■ **Dados de entrada**:

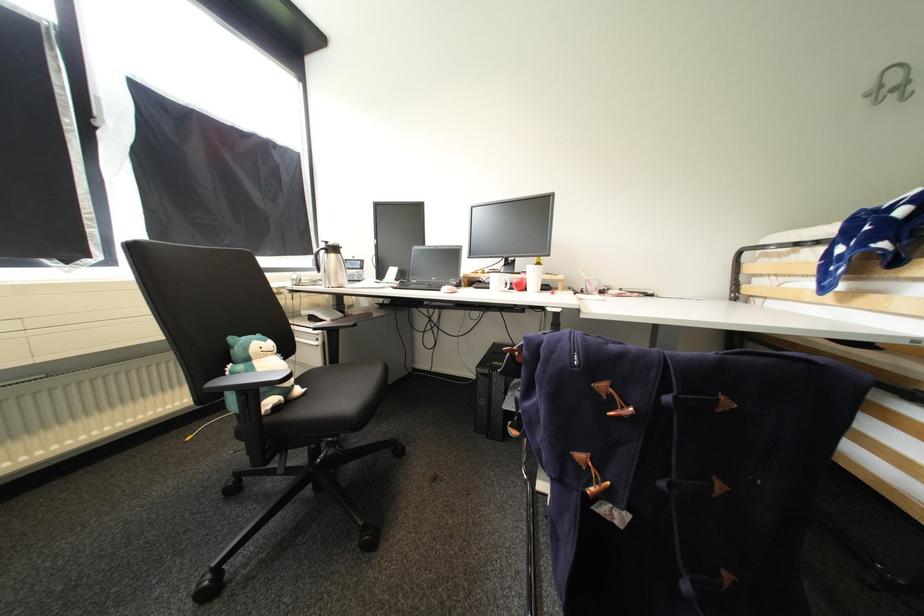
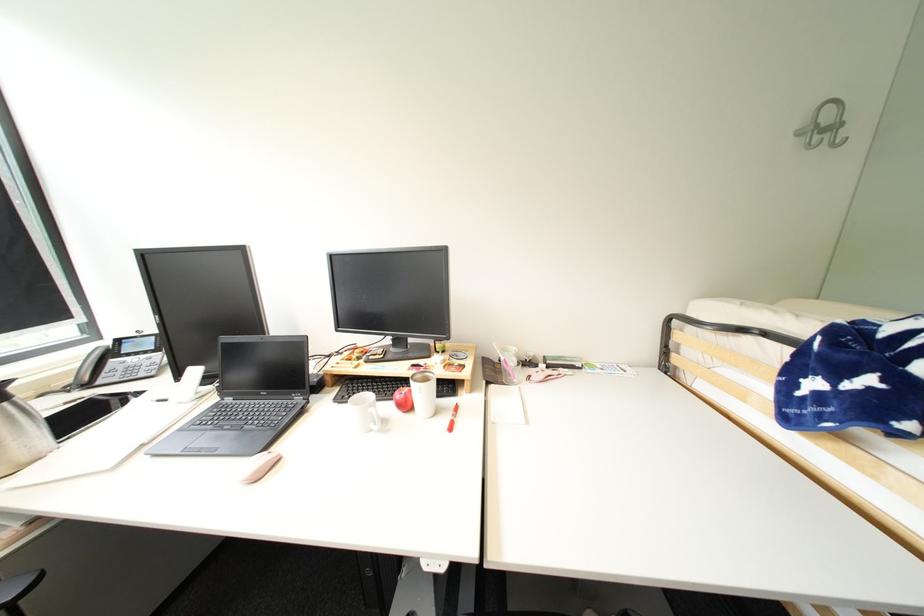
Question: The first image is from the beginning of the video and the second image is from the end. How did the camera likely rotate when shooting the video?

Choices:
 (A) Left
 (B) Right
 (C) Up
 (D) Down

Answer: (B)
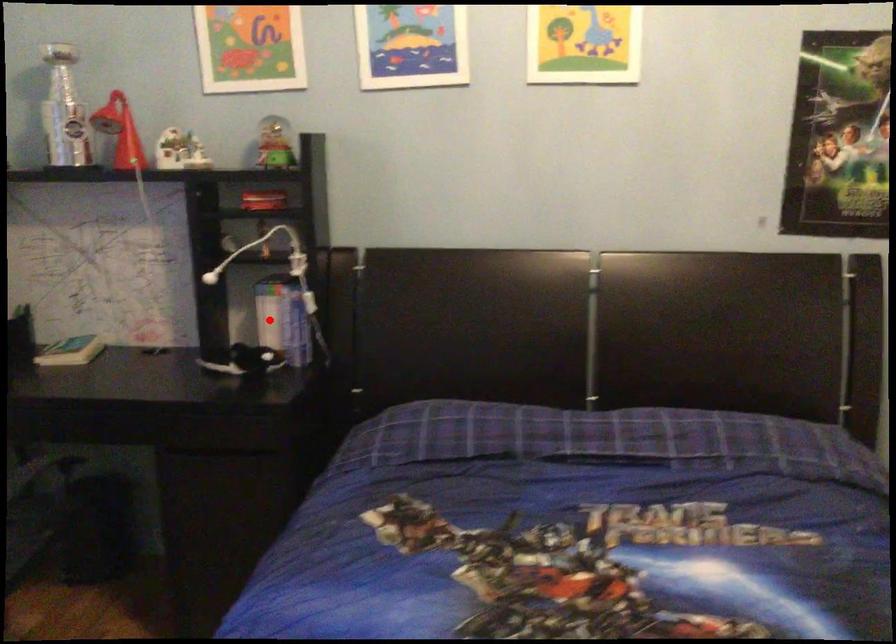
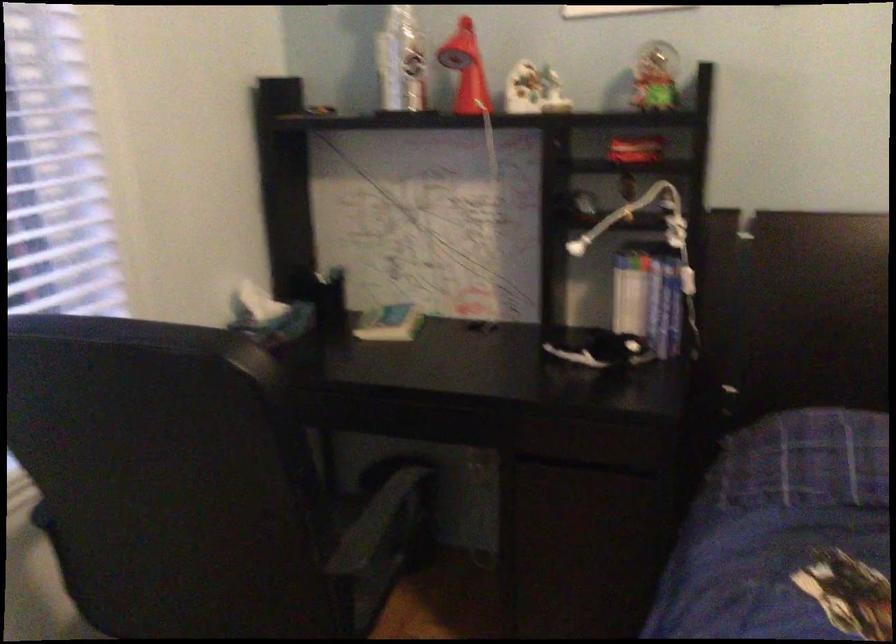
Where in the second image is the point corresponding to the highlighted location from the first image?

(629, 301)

■ **Problema a resolver**: Formate todas as linhas dos registros acima como uma lista JSON de strings, com uma string para cada linha. Omita as linhas em branco e deixe as imagens de fora da resposta.

■ **Resultado da tarefa**:
[
  "Question: The first image is from the beginning of the video and the second image is from the end. How did the camera likely rotate when shooting the video?",
  "Choices:",
  " (A) Left",
  " (B) Right",
  " (C) Up",
  " (D) Down",
  "Answer: (B)",
  "Where in the second image is the point corresponding to the highlighted location from the first image?",
  "(629, 301)"
]